Coordinate-based change listings:
------------------------------

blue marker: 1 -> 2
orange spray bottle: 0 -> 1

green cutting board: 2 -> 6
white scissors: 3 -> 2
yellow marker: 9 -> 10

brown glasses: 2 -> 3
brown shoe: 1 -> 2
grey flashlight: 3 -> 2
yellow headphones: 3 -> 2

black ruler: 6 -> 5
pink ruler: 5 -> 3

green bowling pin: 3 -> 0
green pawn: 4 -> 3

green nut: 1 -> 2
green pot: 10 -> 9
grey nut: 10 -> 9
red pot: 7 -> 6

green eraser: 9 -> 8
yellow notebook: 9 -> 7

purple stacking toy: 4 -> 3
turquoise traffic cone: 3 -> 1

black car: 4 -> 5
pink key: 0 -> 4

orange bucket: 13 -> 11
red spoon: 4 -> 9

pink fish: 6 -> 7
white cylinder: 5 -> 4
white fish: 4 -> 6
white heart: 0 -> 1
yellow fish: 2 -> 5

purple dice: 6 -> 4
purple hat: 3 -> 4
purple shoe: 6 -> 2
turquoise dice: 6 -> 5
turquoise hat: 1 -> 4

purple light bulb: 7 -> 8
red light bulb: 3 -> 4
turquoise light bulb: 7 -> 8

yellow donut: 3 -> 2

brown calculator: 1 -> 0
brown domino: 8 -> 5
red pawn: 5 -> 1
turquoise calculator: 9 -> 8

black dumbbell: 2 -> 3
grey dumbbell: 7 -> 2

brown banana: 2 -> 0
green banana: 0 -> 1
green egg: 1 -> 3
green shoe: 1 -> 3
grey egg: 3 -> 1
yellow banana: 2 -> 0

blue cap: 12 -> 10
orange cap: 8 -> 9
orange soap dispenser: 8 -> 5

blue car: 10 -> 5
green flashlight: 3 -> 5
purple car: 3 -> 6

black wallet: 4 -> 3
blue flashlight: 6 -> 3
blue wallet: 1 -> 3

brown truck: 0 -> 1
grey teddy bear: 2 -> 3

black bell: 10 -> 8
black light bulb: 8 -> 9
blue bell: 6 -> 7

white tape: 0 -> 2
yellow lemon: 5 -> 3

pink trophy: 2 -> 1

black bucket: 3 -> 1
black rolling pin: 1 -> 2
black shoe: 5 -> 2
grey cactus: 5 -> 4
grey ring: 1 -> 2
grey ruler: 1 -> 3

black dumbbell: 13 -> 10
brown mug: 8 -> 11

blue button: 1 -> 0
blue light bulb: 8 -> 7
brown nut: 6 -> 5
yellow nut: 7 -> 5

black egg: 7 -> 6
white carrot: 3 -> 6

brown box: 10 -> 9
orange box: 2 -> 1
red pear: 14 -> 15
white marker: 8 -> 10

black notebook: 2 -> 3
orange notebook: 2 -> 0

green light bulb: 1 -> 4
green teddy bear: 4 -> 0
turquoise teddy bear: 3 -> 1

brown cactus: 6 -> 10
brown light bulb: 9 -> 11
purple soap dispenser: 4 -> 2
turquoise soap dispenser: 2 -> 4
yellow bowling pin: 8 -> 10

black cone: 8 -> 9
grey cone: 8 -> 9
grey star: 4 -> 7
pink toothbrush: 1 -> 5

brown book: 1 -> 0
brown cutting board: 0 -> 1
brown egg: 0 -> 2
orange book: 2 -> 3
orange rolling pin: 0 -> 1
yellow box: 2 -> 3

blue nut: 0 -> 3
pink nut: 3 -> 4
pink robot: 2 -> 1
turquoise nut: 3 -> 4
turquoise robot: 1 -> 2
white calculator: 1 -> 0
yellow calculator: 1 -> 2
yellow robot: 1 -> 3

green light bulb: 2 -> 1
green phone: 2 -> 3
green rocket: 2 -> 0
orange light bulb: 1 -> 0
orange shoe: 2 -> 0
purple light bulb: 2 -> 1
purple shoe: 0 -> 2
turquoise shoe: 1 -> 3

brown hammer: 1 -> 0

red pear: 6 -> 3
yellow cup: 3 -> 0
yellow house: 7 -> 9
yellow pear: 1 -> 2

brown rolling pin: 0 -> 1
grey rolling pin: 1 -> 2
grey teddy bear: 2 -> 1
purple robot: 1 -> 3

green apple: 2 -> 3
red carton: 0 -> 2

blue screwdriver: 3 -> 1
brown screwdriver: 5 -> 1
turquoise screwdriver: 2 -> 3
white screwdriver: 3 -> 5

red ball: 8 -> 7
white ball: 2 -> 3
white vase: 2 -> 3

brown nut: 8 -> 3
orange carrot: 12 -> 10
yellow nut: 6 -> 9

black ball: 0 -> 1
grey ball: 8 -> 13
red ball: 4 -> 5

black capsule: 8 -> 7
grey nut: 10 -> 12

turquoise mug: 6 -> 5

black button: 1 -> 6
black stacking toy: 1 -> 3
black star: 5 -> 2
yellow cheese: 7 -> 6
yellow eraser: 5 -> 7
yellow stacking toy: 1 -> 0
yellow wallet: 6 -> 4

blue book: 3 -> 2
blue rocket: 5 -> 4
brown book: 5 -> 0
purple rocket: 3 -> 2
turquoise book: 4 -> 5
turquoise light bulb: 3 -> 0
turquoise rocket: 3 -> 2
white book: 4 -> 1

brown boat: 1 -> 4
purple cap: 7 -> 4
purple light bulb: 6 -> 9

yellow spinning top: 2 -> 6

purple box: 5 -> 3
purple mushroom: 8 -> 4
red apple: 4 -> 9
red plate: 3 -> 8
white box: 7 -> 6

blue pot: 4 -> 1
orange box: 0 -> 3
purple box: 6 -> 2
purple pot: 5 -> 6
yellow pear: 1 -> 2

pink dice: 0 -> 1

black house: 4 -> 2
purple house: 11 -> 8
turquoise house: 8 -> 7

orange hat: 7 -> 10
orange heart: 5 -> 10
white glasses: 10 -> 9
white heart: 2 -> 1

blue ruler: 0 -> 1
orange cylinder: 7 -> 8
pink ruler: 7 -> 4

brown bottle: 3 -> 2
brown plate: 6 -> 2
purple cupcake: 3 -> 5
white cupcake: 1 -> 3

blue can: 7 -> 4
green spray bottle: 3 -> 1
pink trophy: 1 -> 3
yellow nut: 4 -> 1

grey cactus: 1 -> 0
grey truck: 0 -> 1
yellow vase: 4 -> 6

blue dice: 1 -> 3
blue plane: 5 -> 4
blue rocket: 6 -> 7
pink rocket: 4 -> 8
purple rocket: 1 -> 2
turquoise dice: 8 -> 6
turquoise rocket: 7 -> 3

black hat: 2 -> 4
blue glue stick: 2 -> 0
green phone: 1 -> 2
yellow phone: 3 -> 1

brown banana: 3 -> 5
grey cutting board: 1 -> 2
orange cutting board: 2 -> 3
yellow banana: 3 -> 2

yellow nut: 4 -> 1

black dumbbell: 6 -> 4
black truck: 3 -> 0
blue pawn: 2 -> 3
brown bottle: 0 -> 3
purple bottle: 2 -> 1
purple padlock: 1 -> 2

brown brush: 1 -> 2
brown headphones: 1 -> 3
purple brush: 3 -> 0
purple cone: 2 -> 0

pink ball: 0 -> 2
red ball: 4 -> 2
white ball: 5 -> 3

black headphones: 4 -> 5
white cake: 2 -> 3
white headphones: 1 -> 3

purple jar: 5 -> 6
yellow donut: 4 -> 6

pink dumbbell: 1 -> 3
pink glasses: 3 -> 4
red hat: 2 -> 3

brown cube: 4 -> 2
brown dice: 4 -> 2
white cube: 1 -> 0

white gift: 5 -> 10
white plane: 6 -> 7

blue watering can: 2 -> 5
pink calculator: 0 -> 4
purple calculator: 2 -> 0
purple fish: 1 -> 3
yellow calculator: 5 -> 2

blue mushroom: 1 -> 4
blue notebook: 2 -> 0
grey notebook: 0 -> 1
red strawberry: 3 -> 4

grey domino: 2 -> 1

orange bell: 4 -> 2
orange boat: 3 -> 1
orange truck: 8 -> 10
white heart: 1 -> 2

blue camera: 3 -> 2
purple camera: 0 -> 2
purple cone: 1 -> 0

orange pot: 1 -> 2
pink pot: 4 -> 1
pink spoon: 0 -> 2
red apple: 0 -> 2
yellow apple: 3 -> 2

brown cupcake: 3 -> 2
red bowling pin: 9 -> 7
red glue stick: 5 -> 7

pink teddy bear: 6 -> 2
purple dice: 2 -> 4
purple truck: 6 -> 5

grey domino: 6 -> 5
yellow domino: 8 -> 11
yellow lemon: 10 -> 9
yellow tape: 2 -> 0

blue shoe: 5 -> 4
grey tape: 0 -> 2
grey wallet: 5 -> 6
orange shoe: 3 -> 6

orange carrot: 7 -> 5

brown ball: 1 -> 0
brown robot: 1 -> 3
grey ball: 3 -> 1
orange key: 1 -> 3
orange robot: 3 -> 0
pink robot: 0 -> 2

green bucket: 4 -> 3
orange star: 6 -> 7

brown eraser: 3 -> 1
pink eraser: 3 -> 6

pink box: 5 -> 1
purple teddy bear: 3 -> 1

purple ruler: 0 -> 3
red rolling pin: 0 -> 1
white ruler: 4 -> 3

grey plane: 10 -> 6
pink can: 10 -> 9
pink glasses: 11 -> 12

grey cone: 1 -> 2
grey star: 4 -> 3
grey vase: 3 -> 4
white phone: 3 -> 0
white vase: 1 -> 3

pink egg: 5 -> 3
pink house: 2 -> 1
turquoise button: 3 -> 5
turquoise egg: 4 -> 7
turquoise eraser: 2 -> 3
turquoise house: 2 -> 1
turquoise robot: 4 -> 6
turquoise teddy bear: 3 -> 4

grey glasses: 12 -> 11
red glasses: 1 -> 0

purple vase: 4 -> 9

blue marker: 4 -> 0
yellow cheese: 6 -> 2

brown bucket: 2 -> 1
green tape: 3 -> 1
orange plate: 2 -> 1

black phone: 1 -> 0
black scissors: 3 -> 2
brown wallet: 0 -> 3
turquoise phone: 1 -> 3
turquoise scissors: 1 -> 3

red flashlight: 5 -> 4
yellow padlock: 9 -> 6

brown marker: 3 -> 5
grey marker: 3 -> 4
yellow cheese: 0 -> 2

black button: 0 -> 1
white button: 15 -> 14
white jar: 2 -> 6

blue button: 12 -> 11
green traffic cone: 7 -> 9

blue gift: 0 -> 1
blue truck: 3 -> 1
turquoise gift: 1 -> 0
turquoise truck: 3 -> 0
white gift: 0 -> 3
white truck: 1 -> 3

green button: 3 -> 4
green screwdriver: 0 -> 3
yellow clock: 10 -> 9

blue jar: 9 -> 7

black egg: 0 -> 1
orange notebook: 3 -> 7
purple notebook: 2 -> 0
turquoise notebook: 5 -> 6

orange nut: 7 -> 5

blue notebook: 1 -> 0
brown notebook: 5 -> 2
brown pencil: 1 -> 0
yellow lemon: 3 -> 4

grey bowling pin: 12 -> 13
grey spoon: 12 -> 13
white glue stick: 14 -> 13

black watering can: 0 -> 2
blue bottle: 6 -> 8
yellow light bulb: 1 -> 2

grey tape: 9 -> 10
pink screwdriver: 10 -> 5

------------------------------

• **Work to be completed**: Leave out every line above except those from the line with "pink key: 0 -> 4" up to and including the line with "pink toothbrush: 1 -> 5", and copy those exactly.

• **Task solution**:
pink key: 0 -> 4

orange bucket: 13 -> 11
red spoon: 4 -> 9

pink fish: 6 -> 7
white cylinder: 5 -> 4
white fish: 4 -> 6
white heart: 0 -> 1
yellow fish: 2 -> 5

purple dice: 6 -> 4
purple hat: 3 -> 4
purple shoe: 6 -> 2
turquoise dice: 6 -> 5
turquoise hat: 1 -> 4

purple light bulb: 7 -> 8
red light bulb: 3 -> 4
turquoise light bulb: 7 -> 8

yellow donut: 3 -> 2

brown calculator: 1 -> 0
brown domino: 8 -> 5
red pawn: 5 -> 1
turquoise calculator: 9 -> 8

black dumbbell: 2 -> 3
grey dumbbell: 7 -> 2

brown banana: 2 -> 0
green banana: 0 -> 1
green egg: 1 -> 3
green shoe: 1 -> 3
grey egg: 3 -> 1
yellow banana: 2 -> 0

blue cap: 12 -> 10
orange cap: 8 -> 9
orange soap dispenser: 8 -> 5

blue car: 10 -> 5
green flashlight: 3 -> 5
purple car: 3 -> 6

black wallet: 4 -> 3
blue flashlight: 6 -> 3
blue wallet: 1 -> 3

brown truck: 0 -> 1
grey teddy bear: 2 -> 3

black bell: 10 -> 8
black light bulb: 8 -> 9
blue bell: 6 -> 7

white tape: 0 -> 2
yellow lemon: 5 -> 3

pink trophy: 2 -> 1

black bucket: 3 -> 1
black rolling pin: 1 -> 2
black shoe: 5 -> 2
grey cactus: 5 -> 4
grey ring: 1 -> 2
grey ruler: 1 -> 3

black dumbbell: 13 -> 10
brown mug: 8 -> 11

blue button: 1 -> 0
blue light bulb: 8 -> 7
brown nut: 6 -> 5
yellow nut: 7 -> 5

black egg: 7 -> 6
white carrot: 3 -> 6

brown box: 10 -> 9
orange box: 2 -> 1
red pear: 14 -> 15
white marker: 8 -> 10

black notebook: 2 -> 3
orange notebook: 2 -> 0

green light bulb: 1 -> 4
green teddy bear: 4 -> 0
turquoise teddy bear: 3 -> 1

brown cactus: 6 -> 10
brown light bulb: 9 -> 11
purple soap dispenser: 4 -> 2
turquoise soap dispenser: 2 -> 4
yellow bowling pin: 8 -> 10

black cone: 8 -> 9
grey cone: 8 -> 9
grey star: 4 -> 7
pink toothbrush: 1 -> 5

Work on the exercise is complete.